== Segment start ==
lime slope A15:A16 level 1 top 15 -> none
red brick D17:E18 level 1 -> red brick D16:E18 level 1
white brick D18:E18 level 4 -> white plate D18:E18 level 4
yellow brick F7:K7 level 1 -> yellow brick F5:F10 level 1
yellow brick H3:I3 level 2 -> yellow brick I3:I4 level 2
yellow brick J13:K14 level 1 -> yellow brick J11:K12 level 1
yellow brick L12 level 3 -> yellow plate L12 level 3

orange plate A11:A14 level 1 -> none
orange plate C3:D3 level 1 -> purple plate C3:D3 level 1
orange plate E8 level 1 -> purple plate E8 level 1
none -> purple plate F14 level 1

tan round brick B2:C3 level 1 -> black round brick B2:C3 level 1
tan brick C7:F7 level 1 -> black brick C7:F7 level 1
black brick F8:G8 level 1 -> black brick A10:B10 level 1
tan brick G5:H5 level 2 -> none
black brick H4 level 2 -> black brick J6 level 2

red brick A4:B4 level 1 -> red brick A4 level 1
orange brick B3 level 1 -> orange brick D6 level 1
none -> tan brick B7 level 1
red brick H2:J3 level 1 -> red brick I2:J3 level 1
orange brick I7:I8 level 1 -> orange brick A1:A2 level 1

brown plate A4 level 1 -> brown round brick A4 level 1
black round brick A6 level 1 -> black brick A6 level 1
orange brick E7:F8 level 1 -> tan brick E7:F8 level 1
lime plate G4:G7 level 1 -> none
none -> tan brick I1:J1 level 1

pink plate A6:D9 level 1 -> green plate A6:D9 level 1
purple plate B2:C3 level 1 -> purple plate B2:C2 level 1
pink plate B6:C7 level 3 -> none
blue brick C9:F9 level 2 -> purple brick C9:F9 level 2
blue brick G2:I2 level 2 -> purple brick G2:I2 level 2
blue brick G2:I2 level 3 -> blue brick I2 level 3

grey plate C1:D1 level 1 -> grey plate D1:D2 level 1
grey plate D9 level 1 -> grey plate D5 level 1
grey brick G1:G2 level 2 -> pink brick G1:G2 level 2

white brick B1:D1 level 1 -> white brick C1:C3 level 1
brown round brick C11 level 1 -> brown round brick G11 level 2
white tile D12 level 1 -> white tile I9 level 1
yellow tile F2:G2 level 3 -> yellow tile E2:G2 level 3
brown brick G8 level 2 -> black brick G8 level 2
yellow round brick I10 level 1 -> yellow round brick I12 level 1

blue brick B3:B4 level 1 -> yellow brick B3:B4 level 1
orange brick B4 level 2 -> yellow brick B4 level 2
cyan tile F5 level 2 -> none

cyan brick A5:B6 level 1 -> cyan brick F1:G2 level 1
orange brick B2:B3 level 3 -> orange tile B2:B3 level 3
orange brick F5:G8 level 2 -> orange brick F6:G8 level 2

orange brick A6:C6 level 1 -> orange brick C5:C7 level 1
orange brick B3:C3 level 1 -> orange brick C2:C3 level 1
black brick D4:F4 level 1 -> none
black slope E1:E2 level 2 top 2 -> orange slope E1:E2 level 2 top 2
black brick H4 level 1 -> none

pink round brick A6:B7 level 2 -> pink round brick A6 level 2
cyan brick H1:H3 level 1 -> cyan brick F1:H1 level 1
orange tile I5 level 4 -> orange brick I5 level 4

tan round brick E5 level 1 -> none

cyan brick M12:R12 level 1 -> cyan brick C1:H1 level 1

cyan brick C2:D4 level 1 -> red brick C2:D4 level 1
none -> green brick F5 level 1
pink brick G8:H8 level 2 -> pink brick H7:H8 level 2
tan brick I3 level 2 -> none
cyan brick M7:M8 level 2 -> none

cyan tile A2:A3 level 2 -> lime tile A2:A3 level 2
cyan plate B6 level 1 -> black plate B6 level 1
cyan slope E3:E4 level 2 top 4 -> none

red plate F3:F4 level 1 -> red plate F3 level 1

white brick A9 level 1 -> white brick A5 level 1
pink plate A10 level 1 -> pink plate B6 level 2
== Segment end ==
Here the job is to output the lines from the start of the material through the line with "none -> purple plate F14 level 1", inclusive, exactly and with nothing else.

lime slope A15:A16 level 1 top 15 -> none
red brick D17:E18 level 1 -> red brick D16:E18 level 1
white brick D18:E18 level 4 -> white plate D18:E18 level 4
yellow brick F7:K7 level 1 -> yellow brick F5:F10 level 1
yellow brick H3:I3 level 2 -> yellow brick I3:I4 level 2
yellow brick J13:K14 level 1 -> yellow brick J11:K12 level 1
yellow brick L12 level 3 -> yellow plate L12 level 3

orange plate A11:A14 level 1 -> none
orange plate C3:D3 level 1 -> purple plate C3:D3 level 1
orange plate E8 level 1 -> purple plate E8 level 1
none -> purple plate F14 level 1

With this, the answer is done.